Data listing
## Begin

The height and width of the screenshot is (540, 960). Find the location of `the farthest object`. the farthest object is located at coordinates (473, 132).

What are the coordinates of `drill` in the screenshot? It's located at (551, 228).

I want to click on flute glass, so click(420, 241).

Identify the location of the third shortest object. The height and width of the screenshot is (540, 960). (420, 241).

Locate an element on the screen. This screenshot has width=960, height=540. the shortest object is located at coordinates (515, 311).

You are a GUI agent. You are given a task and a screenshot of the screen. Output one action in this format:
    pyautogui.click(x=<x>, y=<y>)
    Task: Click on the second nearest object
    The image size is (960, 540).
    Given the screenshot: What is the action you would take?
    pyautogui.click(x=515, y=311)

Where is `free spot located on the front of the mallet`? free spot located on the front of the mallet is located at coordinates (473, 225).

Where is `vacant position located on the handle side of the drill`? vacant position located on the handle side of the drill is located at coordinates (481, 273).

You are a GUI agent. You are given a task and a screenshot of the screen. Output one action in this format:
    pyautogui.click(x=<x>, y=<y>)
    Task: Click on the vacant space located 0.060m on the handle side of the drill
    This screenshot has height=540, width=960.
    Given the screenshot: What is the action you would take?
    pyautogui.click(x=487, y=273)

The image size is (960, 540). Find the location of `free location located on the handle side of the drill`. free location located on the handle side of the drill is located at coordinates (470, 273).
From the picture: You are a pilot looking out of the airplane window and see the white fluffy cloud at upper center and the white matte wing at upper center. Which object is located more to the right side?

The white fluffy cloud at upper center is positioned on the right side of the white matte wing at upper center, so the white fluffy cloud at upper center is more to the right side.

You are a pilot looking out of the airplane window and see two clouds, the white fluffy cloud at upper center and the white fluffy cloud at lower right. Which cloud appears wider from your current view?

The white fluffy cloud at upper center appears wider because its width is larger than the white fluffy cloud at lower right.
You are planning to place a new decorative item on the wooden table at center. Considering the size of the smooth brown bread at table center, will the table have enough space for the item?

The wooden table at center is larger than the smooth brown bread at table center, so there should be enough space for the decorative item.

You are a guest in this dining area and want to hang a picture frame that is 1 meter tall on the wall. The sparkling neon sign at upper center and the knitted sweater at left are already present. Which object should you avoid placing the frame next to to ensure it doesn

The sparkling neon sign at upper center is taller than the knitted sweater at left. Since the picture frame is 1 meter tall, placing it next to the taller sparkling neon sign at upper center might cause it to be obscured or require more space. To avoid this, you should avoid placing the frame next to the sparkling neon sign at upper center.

## End

**Set task**.
Reproduce word for word the lines of the material that begin with the line containing "Identify the location" and go on through the line containing "coordinates (481, 273).".

**Solution**.
Identify the location of the third shortest object. The height and width of the screenshot is (540, 960). (420, 241).

Locate an element on the screen. This screenshot has width=960, height=540. the shortest object is located at coordinates (515, 311).

You are a GUI agent. You are given a task and a screenshot of the screen. Output one action in this format:
    pyautogui.click(x=<x>, y=<y>)
    Task: Click on the second nearest object
    The image size is (960, 540).
    Given the screenshot: What is the action you would take?
    pyautogui.click(x=515, y=311)

Where is `free spot located on the front of the mallet`? free spot located on the front of the mallet is located at coordinates (473, 225).

Where is `vacant position located on the handle side of the drill`? vacant position located on the handle side of the drill is located at coordinates (481, 273).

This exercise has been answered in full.